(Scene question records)
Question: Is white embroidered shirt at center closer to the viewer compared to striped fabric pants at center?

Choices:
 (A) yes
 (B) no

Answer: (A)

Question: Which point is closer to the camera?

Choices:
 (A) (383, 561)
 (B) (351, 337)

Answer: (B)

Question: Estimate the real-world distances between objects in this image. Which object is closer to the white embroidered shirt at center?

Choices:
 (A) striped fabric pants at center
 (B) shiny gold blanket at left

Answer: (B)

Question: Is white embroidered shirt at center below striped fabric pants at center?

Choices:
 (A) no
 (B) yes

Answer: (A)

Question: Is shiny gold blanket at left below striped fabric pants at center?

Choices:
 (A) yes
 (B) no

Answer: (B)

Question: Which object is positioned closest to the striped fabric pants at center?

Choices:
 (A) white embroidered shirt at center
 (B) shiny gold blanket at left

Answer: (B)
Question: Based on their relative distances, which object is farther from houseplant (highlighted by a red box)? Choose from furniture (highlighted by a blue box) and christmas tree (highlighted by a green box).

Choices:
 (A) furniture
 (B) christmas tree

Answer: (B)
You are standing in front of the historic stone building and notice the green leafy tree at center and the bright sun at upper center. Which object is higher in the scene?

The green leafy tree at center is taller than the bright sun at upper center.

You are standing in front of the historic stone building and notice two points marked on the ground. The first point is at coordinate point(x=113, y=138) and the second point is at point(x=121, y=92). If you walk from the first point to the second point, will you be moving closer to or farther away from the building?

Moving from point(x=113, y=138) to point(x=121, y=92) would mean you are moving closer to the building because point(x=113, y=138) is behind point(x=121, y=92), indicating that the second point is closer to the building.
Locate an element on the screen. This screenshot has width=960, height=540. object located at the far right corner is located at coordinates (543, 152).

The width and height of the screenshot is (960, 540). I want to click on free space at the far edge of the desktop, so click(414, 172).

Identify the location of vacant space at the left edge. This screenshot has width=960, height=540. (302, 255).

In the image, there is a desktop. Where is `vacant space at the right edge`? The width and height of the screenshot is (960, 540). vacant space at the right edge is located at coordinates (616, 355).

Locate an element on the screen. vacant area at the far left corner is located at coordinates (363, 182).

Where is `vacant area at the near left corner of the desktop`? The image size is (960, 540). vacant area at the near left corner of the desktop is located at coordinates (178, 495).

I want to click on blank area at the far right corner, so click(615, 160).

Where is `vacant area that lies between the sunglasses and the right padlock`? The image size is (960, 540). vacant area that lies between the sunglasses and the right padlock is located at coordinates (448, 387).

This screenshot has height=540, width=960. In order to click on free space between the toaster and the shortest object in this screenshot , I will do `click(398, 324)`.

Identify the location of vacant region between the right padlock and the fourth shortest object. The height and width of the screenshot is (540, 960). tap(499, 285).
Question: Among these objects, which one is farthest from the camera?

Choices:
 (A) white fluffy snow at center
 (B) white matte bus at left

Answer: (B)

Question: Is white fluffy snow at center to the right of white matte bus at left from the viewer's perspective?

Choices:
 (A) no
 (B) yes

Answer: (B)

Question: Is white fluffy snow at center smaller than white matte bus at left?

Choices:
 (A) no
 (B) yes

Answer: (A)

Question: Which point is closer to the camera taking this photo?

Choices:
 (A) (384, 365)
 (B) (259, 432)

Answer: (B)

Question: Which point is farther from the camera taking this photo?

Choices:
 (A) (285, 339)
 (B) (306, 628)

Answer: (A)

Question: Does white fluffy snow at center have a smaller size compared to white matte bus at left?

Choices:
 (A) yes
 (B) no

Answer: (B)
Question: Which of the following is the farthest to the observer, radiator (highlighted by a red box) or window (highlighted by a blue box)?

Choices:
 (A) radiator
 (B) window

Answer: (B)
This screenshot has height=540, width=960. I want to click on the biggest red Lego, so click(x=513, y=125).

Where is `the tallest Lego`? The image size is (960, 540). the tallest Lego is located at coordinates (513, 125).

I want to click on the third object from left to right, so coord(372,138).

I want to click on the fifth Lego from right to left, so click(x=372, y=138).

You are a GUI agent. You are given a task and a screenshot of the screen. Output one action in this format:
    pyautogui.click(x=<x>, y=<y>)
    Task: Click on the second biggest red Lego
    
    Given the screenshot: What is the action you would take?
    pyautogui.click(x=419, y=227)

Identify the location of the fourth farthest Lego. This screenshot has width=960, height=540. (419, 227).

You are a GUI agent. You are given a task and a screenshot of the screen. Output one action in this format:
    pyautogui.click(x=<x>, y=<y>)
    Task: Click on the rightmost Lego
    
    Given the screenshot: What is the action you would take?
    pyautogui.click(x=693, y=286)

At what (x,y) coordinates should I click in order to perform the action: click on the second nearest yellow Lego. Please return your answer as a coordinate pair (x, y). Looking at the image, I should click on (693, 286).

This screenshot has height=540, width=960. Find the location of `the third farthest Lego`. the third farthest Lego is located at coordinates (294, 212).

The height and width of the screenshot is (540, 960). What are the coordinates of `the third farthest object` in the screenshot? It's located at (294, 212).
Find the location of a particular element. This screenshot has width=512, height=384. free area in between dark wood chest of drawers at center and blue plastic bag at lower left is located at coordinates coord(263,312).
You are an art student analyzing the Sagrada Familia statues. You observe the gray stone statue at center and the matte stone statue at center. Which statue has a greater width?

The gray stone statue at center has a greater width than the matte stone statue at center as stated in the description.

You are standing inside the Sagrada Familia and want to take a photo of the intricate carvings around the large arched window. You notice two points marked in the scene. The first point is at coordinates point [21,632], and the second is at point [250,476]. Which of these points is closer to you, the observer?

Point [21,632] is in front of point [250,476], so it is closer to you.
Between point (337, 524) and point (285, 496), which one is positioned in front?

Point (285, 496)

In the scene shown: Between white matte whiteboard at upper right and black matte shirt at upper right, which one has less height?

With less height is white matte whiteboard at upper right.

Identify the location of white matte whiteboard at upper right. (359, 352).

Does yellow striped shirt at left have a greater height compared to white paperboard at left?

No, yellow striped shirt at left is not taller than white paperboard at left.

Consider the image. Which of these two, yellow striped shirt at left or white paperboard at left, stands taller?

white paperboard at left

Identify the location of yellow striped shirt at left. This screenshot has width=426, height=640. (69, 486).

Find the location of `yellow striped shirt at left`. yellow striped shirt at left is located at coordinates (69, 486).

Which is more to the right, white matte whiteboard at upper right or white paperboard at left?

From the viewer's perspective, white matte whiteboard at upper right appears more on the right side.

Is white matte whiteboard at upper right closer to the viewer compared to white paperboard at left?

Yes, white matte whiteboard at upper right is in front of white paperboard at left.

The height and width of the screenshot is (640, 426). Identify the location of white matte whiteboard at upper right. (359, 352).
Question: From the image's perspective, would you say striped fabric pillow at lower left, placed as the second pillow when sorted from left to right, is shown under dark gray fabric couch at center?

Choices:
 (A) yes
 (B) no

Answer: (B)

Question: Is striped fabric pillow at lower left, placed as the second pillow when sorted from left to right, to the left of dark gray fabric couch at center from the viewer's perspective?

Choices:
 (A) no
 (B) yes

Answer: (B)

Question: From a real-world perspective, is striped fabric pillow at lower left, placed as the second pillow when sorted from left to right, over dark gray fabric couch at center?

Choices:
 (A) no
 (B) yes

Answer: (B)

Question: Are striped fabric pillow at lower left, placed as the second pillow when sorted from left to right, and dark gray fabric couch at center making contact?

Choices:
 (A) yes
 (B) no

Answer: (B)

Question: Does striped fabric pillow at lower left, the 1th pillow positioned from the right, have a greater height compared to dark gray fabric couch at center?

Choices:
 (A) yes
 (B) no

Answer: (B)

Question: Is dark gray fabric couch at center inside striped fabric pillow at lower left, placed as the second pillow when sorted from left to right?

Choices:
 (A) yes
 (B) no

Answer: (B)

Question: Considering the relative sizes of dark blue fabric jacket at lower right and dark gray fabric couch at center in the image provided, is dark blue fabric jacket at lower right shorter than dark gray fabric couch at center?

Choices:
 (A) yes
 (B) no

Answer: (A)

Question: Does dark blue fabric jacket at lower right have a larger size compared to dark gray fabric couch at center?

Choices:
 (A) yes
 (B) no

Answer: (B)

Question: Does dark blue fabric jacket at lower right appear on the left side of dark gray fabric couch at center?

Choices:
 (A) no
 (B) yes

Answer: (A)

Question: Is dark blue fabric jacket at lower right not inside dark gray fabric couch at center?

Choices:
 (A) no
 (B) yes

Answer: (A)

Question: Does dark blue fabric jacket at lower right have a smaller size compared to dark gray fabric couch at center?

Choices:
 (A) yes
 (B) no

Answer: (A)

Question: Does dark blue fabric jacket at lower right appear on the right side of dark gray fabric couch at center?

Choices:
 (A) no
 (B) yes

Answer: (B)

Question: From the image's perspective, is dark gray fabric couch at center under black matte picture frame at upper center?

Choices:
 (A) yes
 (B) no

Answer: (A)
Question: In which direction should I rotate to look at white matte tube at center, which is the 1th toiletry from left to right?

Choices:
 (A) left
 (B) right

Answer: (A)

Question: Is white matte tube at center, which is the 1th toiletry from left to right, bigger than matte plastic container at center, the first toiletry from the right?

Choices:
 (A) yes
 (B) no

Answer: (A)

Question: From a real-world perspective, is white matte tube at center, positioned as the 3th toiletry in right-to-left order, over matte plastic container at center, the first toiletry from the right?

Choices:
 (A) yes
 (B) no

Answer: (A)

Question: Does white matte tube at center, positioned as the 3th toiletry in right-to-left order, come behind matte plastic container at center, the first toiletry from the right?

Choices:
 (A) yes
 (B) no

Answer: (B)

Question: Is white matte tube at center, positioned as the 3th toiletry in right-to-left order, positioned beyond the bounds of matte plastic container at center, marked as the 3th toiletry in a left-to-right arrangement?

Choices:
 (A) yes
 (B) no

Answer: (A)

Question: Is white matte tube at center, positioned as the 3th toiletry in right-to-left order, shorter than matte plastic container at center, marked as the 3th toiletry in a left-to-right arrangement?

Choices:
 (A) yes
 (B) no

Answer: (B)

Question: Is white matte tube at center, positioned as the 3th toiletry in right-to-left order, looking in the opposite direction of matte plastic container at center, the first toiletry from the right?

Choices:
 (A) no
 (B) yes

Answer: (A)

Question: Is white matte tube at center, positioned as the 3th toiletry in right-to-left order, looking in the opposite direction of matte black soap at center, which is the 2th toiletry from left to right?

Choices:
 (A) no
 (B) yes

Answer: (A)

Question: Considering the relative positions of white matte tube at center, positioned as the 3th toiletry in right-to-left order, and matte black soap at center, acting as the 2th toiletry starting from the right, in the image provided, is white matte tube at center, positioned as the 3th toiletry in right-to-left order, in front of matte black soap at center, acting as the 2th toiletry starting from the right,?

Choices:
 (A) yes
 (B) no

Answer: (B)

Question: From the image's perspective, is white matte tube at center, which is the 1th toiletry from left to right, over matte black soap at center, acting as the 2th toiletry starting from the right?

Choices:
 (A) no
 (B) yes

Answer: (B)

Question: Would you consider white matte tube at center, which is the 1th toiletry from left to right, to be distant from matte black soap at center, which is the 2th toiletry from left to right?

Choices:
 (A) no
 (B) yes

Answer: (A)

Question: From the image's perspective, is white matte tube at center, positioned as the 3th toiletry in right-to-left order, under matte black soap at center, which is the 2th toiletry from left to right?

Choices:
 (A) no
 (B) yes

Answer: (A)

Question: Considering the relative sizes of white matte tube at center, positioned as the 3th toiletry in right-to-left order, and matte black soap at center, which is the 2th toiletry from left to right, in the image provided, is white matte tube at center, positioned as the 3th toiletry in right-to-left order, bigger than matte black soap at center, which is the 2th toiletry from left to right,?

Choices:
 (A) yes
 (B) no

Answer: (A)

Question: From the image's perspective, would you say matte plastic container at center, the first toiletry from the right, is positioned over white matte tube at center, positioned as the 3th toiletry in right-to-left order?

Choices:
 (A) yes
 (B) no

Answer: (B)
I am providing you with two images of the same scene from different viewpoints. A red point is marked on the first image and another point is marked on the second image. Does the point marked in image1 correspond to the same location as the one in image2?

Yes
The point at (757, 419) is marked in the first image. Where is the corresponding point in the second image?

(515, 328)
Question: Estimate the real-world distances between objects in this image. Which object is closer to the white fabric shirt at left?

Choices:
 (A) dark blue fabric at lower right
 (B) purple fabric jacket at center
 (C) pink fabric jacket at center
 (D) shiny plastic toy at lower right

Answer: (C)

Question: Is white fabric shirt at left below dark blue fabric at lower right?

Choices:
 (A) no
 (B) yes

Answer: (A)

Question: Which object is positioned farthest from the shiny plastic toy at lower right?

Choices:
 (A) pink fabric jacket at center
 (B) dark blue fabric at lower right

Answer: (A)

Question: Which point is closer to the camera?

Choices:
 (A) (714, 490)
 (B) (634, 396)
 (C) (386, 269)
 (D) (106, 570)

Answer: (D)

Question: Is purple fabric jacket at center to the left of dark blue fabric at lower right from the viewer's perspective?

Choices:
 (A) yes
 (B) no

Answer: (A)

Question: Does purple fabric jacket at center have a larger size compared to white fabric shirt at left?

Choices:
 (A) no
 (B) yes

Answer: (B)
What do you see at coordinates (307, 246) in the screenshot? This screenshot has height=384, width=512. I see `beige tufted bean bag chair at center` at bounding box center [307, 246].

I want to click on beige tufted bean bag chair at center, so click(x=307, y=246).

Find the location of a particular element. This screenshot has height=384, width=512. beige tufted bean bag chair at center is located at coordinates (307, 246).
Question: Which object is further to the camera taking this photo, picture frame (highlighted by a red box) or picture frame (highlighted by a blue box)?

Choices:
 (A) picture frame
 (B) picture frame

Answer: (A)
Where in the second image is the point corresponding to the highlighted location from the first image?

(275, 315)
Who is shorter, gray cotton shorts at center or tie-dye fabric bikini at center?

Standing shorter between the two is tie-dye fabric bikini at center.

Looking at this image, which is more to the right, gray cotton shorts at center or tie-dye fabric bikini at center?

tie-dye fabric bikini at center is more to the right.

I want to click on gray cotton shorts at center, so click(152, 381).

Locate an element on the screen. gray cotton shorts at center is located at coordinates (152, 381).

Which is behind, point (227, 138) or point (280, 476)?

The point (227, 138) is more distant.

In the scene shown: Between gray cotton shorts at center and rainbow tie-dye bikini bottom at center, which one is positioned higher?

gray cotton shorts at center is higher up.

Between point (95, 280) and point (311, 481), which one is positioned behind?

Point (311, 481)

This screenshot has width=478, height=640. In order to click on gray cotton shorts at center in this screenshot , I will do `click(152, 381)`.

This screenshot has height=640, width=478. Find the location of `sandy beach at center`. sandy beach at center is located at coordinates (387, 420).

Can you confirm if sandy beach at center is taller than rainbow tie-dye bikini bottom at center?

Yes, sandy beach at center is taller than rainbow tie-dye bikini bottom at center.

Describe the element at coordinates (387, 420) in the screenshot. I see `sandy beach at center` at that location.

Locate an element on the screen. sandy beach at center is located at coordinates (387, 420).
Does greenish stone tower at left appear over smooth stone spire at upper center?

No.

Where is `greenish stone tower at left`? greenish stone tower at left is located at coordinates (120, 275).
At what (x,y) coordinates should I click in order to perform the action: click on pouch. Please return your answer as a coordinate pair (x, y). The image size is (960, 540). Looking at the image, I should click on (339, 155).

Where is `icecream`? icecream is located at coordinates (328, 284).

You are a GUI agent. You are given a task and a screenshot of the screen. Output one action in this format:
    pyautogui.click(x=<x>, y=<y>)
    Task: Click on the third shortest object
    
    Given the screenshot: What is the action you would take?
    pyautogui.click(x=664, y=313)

→ Aim of the exercise: Which lines of the data above contain the string "snow"? Show each of them in full.

→ Complete answer:
 (A) white fluffy snow at center
Question: Is white fluffy snow at center to the right of white matte bus at left from the viewer's perspective?
Question: Is white fluffy snow at center smaller than white matte bus at left?
Question: Does white fluffy snow at center have a smaller size compared to white matte bus at left?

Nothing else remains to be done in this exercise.